:: Instruction ::
In the data below, copy out verbatim the stretch from the line containing "Trace the roads" through the line containing "road 3 (residential): [(425,0),(405,180),(391,201),(357,211)]". Give only those lines.

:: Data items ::
* * * * * * * * *
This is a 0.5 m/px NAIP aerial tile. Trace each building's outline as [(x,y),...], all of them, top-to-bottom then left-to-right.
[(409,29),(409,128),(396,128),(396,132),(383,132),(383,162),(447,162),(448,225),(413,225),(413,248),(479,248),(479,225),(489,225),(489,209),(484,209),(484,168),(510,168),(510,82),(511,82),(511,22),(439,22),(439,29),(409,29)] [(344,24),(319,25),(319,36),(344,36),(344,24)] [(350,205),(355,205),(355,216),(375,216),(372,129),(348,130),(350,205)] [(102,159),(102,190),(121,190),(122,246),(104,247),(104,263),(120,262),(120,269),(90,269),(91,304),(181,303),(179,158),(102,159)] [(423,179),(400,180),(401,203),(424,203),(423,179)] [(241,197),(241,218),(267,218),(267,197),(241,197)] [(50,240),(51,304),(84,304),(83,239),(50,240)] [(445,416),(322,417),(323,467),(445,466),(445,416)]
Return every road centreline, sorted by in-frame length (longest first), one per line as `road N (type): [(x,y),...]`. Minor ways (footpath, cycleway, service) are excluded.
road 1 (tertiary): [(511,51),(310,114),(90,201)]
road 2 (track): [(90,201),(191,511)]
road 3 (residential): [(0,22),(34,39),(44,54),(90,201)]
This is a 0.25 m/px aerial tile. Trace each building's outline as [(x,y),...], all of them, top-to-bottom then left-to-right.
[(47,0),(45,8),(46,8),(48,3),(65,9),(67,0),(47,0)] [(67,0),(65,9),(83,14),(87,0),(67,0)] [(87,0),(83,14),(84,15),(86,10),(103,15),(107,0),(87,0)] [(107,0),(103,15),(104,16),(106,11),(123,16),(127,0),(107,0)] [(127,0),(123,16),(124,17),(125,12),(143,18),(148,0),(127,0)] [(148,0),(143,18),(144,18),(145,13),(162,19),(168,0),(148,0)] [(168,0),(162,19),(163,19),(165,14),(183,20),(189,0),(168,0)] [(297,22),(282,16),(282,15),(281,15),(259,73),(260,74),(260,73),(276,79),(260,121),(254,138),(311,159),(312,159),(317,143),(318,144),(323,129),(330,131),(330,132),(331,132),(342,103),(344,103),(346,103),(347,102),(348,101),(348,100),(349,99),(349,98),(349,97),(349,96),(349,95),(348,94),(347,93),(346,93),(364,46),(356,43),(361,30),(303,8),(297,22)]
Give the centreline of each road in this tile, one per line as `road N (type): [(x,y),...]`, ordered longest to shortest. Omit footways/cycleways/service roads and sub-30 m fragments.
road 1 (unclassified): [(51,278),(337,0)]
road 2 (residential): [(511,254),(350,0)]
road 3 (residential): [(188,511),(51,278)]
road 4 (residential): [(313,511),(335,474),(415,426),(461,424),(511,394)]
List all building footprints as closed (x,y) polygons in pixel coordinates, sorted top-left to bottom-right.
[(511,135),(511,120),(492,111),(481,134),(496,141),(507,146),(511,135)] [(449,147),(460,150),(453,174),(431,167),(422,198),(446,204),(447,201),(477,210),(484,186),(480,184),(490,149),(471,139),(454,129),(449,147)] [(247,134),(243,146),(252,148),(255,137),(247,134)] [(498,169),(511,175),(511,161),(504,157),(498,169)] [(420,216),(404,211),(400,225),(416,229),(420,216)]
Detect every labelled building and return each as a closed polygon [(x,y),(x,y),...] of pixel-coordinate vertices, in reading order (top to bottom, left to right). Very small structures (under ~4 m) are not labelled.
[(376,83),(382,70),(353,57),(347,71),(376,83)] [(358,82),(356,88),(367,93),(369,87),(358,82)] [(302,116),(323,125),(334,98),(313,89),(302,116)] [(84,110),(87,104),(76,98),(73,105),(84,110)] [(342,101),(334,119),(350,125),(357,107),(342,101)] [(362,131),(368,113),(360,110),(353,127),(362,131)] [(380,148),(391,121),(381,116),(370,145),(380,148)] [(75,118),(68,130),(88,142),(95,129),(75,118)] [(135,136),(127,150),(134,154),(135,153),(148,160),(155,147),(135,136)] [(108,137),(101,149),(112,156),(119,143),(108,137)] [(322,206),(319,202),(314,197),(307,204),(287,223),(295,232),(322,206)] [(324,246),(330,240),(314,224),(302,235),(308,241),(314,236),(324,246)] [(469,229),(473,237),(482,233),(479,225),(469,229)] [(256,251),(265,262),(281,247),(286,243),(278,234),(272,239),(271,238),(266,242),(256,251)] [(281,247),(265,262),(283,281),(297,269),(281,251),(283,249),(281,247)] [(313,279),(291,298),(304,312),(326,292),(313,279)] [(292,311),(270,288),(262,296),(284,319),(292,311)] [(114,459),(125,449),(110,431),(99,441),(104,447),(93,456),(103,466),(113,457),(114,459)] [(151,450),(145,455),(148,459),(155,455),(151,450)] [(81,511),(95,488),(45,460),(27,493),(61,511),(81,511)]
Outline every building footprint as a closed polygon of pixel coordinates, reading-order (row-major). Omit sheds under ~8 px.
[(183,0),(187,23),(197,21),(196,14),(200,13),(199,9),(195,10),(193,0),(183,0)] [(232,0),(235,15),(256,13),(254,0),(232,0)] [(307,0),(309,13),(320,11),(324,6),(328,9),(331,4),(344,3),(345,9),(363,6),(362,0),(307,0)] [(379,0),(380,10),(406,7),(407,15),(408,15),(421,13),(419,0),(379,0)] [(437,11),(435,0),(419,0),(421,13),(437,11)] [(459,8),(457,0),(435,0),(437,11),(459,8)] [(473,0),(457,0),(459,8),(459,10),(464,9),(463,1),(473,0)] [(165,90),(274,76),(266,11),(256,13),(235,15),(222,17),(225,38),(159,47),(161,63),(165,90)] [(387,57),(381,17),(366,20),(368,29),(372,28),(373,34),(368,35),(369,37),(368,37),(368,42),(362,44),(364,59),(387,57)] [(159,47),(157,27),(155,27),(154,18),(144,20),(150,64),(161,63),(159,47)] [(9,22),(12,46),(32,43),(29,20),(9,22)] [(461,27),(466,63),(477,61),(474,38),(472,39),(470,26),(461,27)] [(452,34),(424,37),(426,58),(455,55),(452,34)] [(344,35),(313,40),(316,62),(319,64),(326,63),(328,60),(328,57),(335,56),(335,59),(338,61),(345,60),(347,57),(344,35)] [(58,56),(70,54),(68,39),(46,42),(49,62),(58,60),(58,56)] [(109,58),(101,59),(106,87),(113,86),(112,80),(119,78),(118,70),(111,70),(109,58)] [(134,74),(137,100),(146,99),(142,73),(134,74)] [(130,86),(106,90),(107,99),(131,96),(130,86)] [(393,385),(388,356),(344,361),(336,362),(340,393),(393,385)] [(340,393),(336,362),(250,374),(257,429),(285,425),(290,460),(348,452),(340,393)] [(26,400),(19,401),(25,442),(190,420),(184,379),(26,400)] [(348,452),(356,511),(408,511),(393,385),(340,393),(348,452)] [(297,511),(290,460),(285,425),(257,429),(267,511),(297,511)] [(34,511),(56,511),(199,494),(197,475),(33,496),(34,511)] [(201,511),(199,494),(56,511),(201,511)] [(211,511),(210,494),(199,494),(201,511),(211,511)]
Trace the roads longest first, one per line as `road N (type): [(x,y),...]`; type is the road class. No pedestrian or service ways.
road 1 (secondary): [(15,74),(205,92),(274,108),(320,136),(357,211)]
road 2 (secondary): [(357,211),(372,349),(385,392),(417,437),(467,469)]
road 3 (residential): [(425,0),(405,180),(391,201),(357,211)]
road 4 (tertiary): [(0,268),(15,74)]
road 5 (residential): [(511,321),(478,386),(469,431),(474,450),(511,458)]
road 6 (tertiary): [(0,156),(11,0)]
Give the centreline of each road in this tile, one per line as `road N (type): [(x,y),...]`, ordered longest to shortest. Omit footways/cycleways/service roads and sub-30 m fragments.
* * * * * * * * *
:: Finished exercise ::
Trace the roads longest first, one per line as `road N (type): [(x,y),...]`; type is the road class. No pedestrian or service ways.
road 1 (secondary): [(15,74),(205,92),(274,108),(320,136),(357,211)]
road 2 (secondary): [(357,211),(372,349),(385,392),(417,437),(467,469)]
road 3 (residential): [(425,0),(405,180),(391,201),(357,211)]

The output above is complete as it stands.